◆ WORK INSTRUCTIONS
Your copy should match the entries exactly, with the pictures left out.

(Before-and-after object listings)
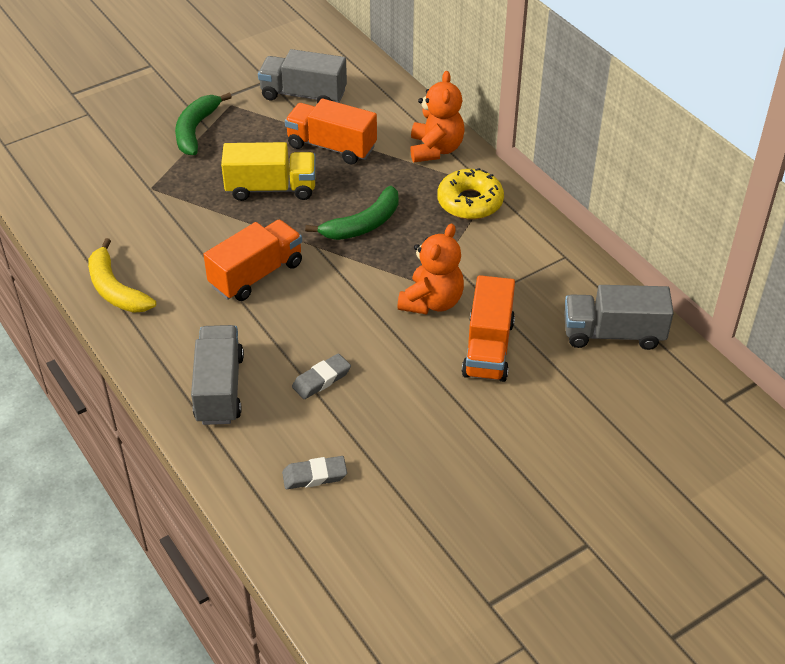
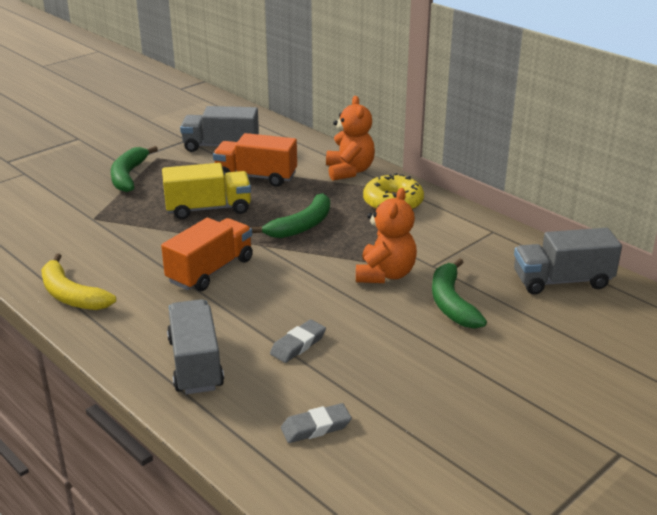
camera: 10 degrees left, 15 degrees down
(488, 348) = (451, 303): orange truck -> green banana

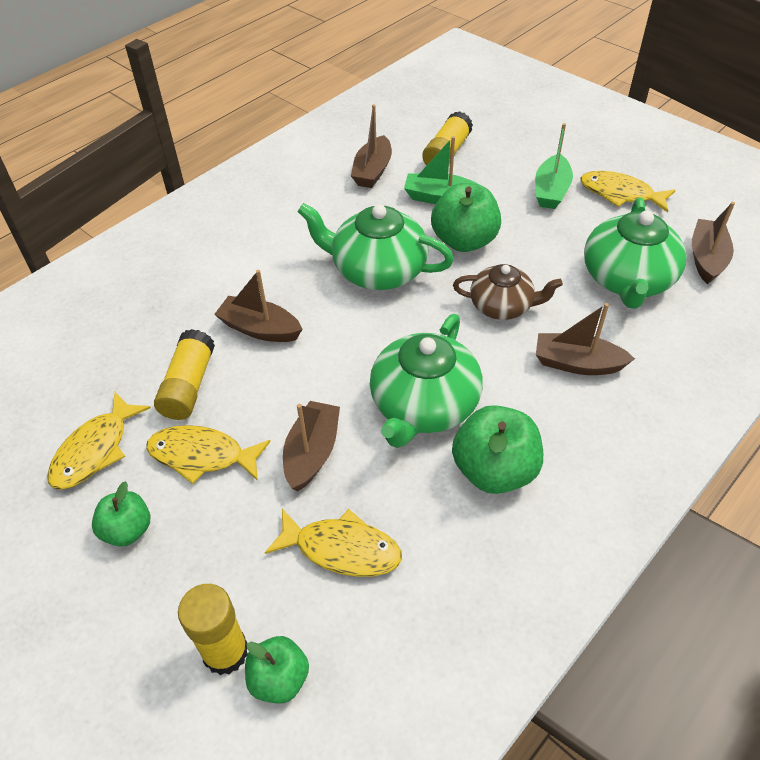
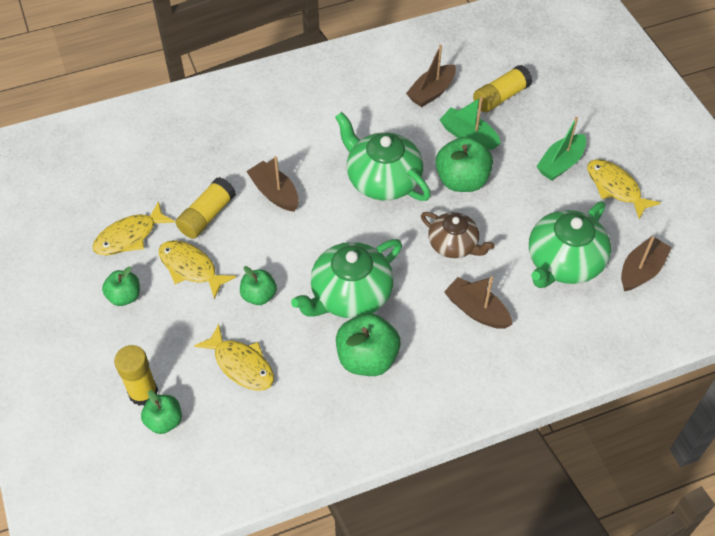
camera: 25 degrees right, 5 degrees up
(312, 453) = (259, 296): brown boat -> green apple

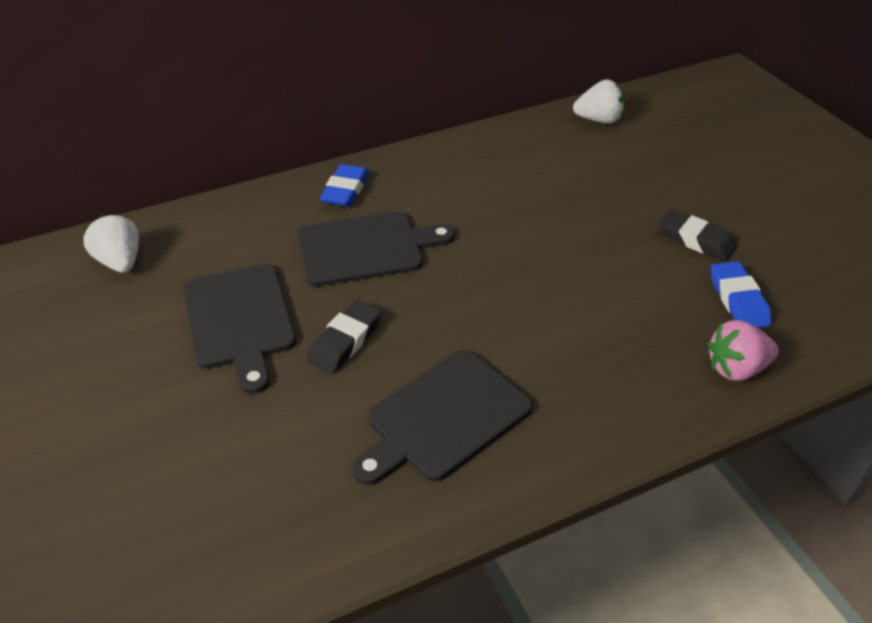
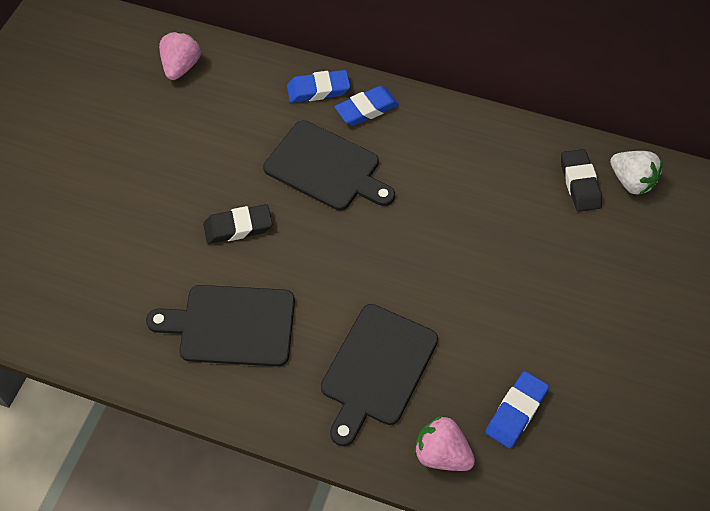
camera: 45 degrees right, 15 degrees up
(120, 262) = (181, 67): white strawberry -> pink strawberry
(240, 320) = (199, 164): black cutting board -> black cutting board (377, 369)
(284, 202) = (318, 90): none -> blue eraser
(695, 240) = (554, 343): black eraser -> black eraser (579, 183)

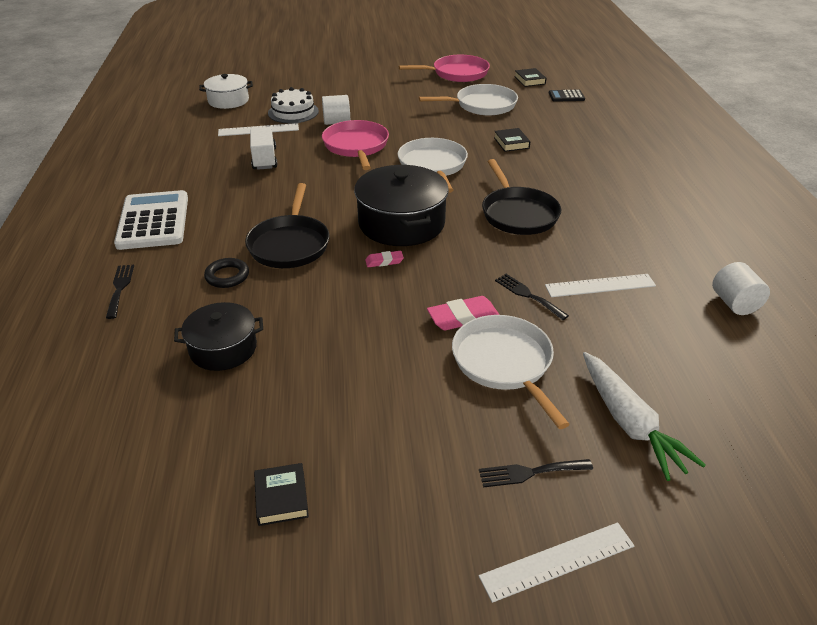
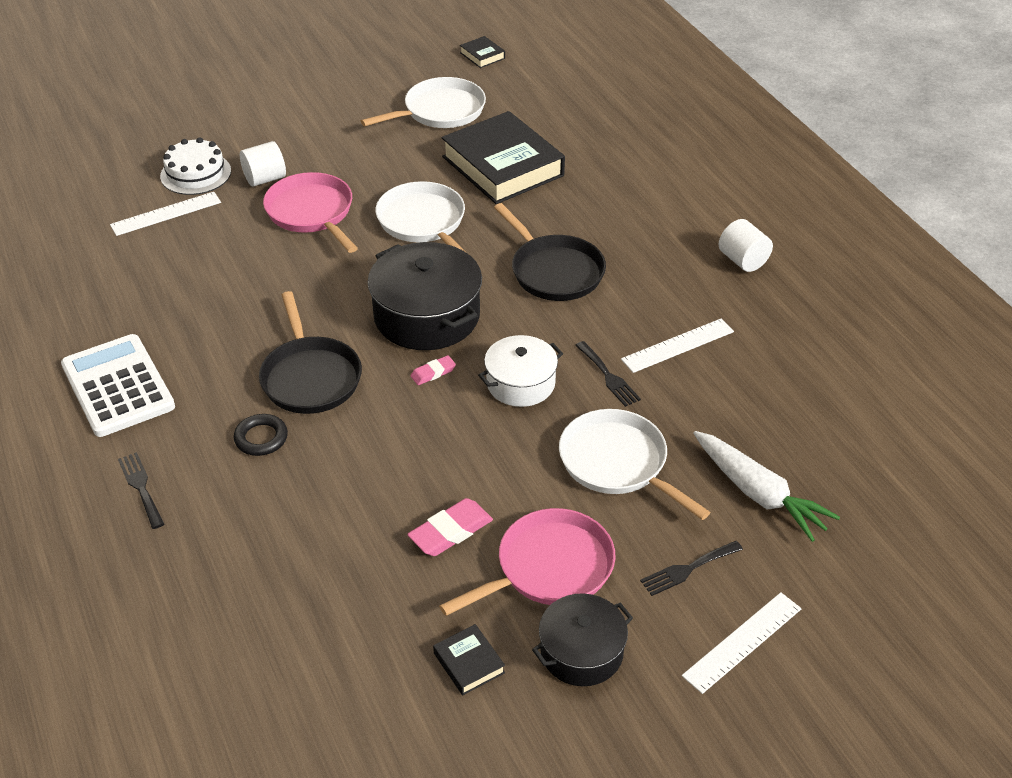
camera: 20 degrees left, 5 degrees up
(223, 348) = (313, 527): black pot -> black pot (581, 652)
(228, 100) = (91, 171): white pot -> white pot (520, 383)
(264, 159) = (203, 259): white truck -> none
(457, 73) = (382, 61): pink pan -> pink pan (549, 568)
(463, 317) = (553, 421): pink eraser -> pink eraser (450, 531)
(511, 143) = (502, 166): black book -> black book, size x2.43
(528, 295) = (608, 376): black fork -> black fork turned 150 degrees counterclockwise
(566, 96) = (539, 75): black calculator -> none
(734, 303) = (816, 333): white cylinder -> white cylinder (743, 260)

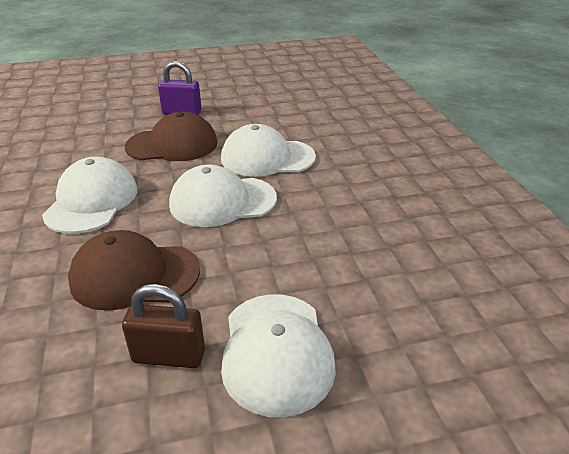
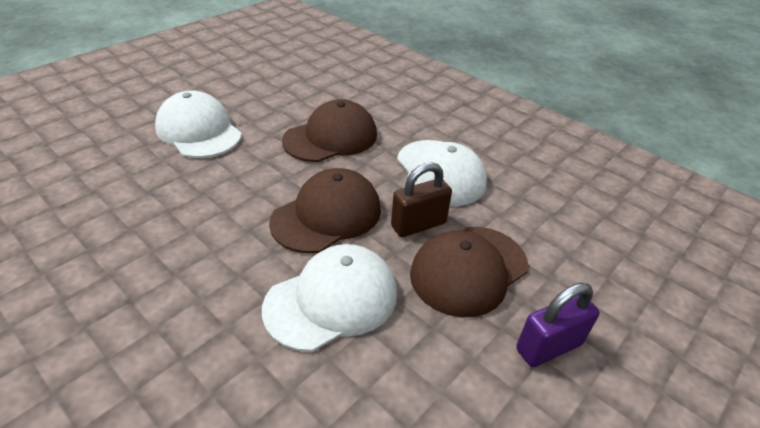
camera: 145 degrees right, 5 degrees up
(169, 356) = (263, 112): brown padlock -> brown padlock (418, 225)
(222, 201) = (327, 215): white cap -> brown cap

◆ EXERCISE OUTPUT
camera: 10 degrees left, 15 degrees down
(488, 348) = (451, 303): orange truck -> green banana

camera: 25 degrees right, 5 degrees up
(312, 453) = (259, 296): brown boat -> green apple

camera: 45 degrees right, 15 degrees up
(120, 262) = (181, 67): white strawberry -> pink strawberry
(240, 320) = (199, 164): black cutting board -> black cutting board (377, 369)
(284, 202) = (318, 90): none -> blue eraser
(695, 240) = (554, 343): black eraser -> black eraser (579, 183)

camera: 20 degrees left, 5 degrees up
(223, 348) = (313, 527): black pot -> black pot (581, 652)
(228, 100) = (91, 171): white pot -> white pot (520, 383)
(264, 159) = (203, 259): white truck -> none
(457, 73) = (382, 61): pink pan -> pink pan (549, 568)
(463, 317) = (553, 421): pink eraser -> pink eraser (450, 531)
(511, 143) = (502, 166): black book -> black book, size x2.43
(528, 295) = (608, 376): black fork -> black fork turned 150 degrees counterclockwise
(566, 96) = (539, 75): black calculator -> none
(734, 303) = (816, 333): white cylinder -> white cylinder (743, 260)

camera: 145 degrees right, 5 degrees up
(169, 356) = (263, 112): brown padlock -> brown padlock (418, 225)
(222, 201) = (327, 215): white cap -> brown cap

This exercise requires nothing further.